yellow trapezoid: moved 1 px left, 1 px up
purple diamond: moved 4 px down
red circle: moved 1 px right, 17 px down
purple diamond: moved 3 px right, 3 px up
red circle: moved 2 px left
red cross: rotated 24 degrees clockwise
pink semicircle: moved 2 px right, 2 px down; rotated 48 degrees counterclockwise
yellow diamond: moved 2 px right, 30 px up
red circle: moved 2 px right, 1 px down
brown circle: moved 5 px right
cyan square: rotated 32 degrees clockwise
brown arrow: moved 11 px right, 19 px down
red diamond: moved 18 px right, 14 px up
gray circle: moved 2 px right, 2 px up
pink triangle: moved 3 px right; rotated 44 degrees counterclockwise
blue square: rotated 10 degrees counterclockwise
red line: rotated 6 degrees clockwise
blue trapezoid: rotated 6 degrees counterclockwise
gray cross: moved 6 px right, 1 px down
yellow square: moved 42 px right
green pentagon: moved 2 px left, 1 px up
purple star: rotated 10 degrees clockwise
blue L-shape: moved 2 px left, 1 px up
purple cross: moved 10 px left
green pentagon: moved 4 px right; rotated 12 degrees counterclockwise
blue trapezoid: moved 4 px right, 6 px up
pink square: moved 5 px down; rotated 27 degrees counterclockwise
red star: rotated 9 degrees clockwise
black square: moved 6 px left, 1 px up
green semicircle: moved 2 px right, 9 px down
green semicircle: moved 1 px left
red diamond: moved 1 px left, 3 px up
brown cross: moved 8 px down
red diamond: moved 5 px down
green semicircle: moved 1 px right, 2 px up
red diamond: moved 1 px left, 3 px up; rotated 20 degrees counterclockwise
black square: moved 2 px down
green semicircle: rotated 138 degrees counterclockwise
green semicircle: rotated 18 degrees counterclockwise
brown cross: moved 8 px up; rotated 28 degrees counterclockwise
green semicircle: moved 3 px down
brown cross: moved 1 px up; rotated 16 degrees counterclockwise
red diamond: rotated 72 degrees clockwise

● GIVEN INSTRUCTION
Give back every line in the records that contains the word "star".

● EXERCISE RESPONSE
purple star: rotated 10 degrees clockwise
red star: rotated 9 degrees clockwise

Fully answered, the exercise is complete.